-- PROVIDED DATA follows --

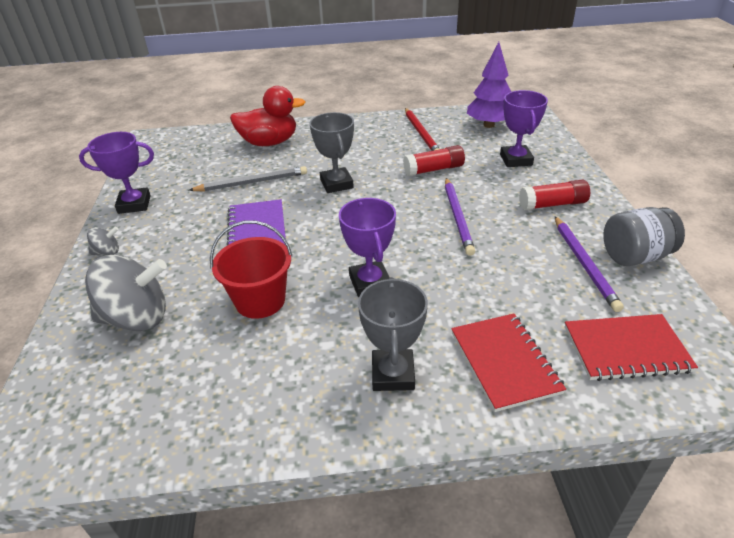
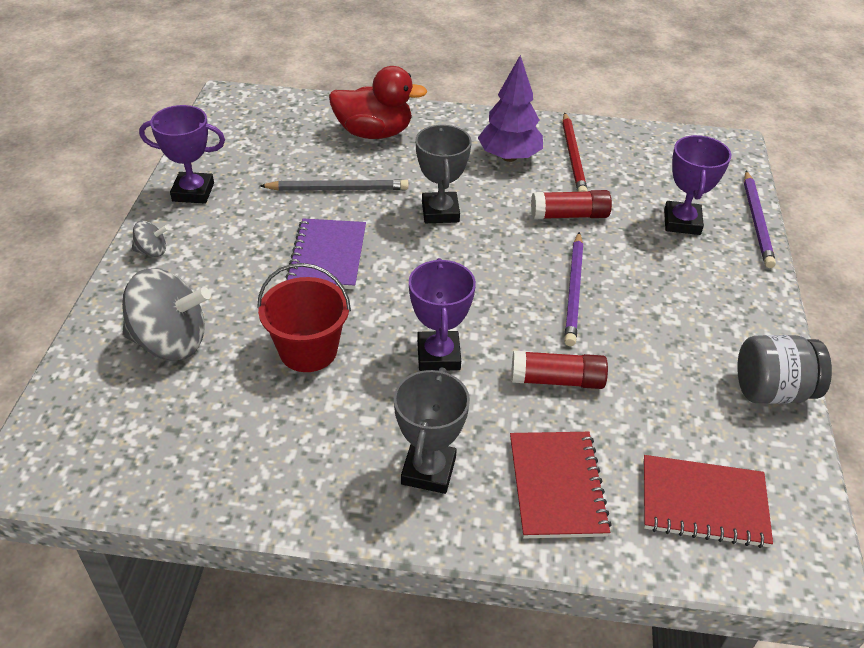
camera: 10 degrees right, 5 degrees up
(488, 125) = (668, 160): purple tree -> purple tree (509, 157)
(552, 204) = (701, 297): red glue stick -> red glue stick (557, 380)
(584, 264) = (704, 387): purple pencil -> purple pencil (757, 221)

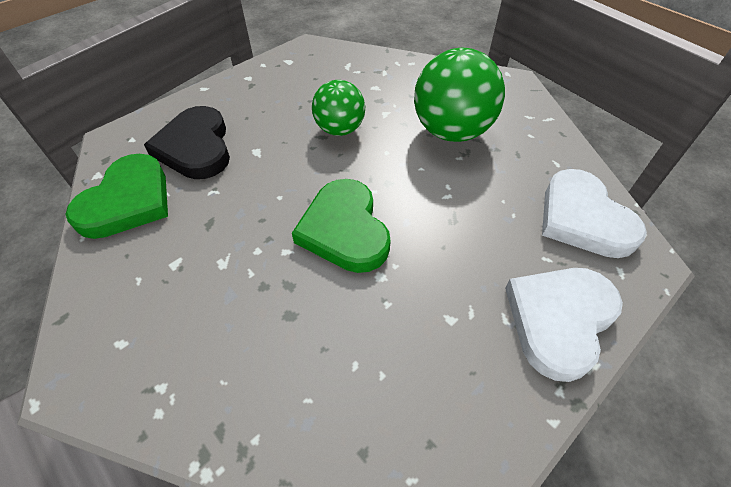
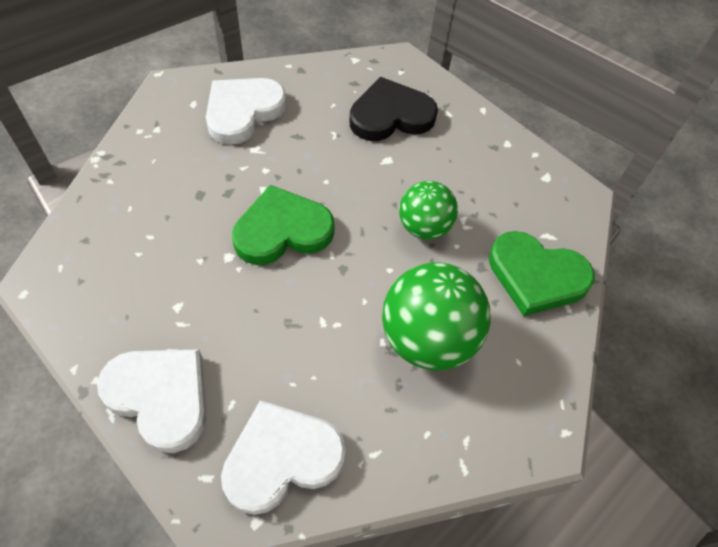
camera: 85 degrees right, 5 degrees up
(128, 201) = (324, 83): green heart -> green heart (536, 276)
(154, 280) = (243, 112): none -> white heart

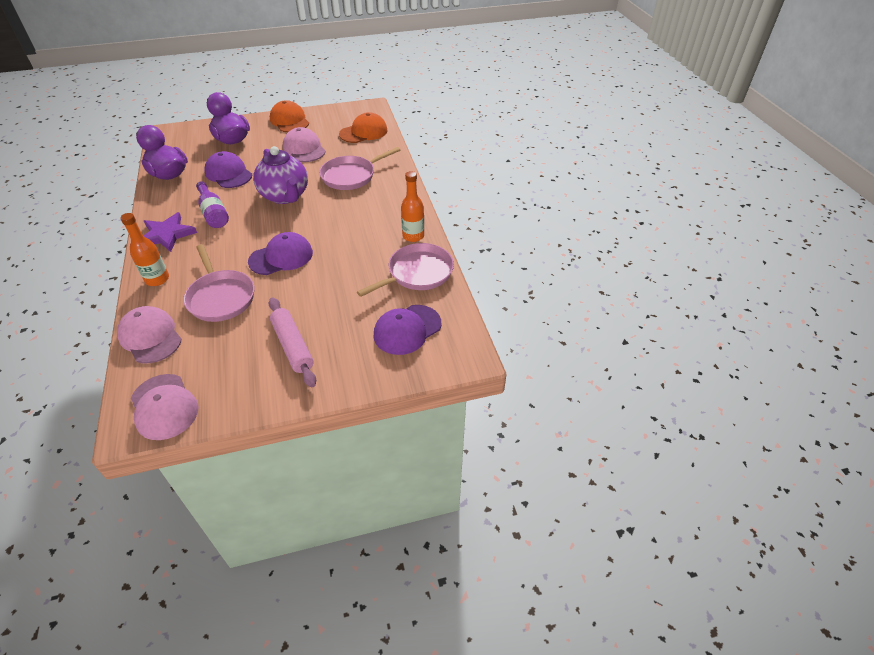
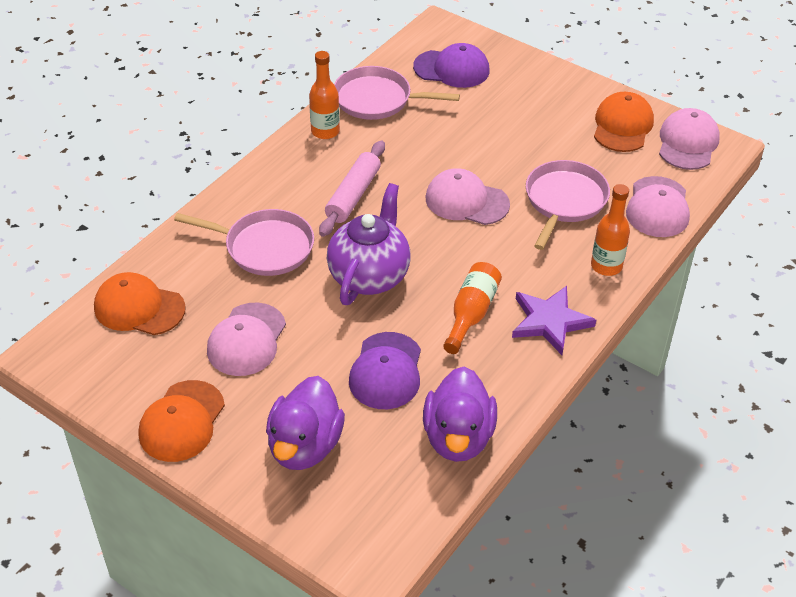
camera: 130 degrees left, 0 degrees up
(213, 213) = (471, 314): purple bottle -> orange bottle
(231, 381) = (622, 126): none -> orange cap
(281, 257) = (466, 201): purple cap -> pink cap
(293, 346) = (550, 118): pink rolling pin -> pink rolling pin (353, 195)

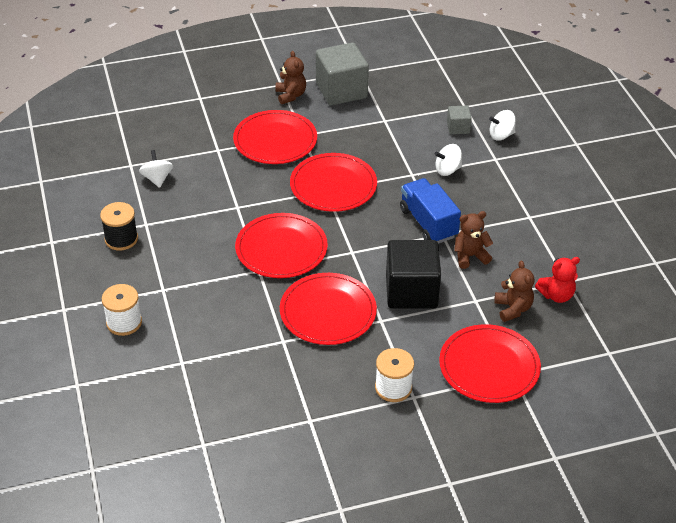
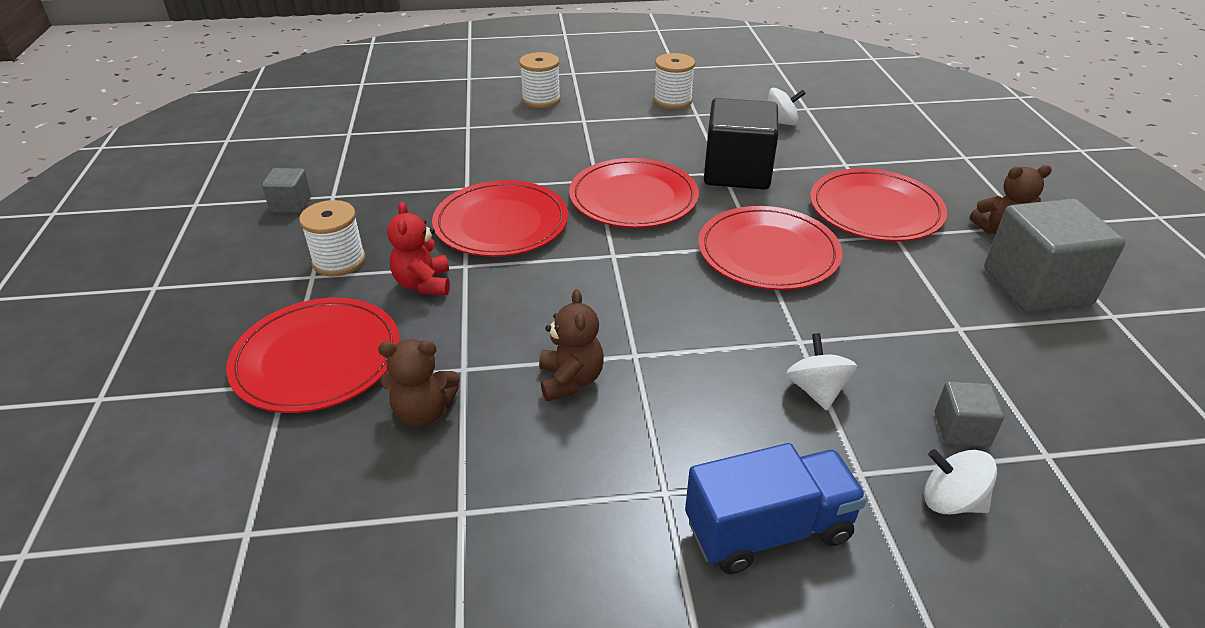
camera: 100 degrees right, 5 degrees down
(121, 239) = (672, 100): black spool -> white spool
(328, 443) = (291, 204): none -> grey cube
(411, 291) = (511, 301): black cube -> black cube (737, 172)
(428, 223) = (666, 342): blue truck -> blue truck (768, 530)
(501, 135) = (951, 501): white spinning top -> white spinning top turned 60 degrees counterclockwise
(556, 295) = (429, 484): red teddy bear -> red teddy bear (423, 284)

-- PROVIDED DATA concluded --

### [ASSIGNMENT]
Transcribe every record exactly and omit each image.

### [TASK SOLUTION]
camera: 10 degrees right, 5 degrees up
(488, 125) = (668, 160): purple tree -> purple tree (509, 157)
(552, 204) = (701, 297): red glue stick -> red glue stick (557, 380)
(584, 264) = (704, 387): purple pencil -> purple pencil (757, 221)

camera: 85 degrees right, 5 degrees up
(128, 201) = (324, 83): green heart -> green heart (536, 276)
(154, 280) = (243, 112): none -> white heart

camera: 130 degrees left, 0 degrees up
(213, 213) = (471, 314): purple bottle -> orange bottle
(231, 381) = (622, 126): none -> orange cap
(281, 257) = (466, 201): purple cap -> pink cap
(293, 346) = (550, 118): pink rolling pin -> pink rolling pin (353, 195)

camera: 100 degrees right, 5 degrees down
(121, 239) = (672, 100): black spool -> white spool
(328, 443) = (291, 204): none -> grey cube
(411, 291) = (511, 301): black cube -> black cube (737, 172)
(428, 223) = (666, 342): blue truck -> blue truck (768, 530)
(501, 135) = (951, 501): white spinning top -> white spinning top turned 60 degrees counterclockwise
(556, 295) = (429, 484): red teddy bear -> red teddy bear (423, 284)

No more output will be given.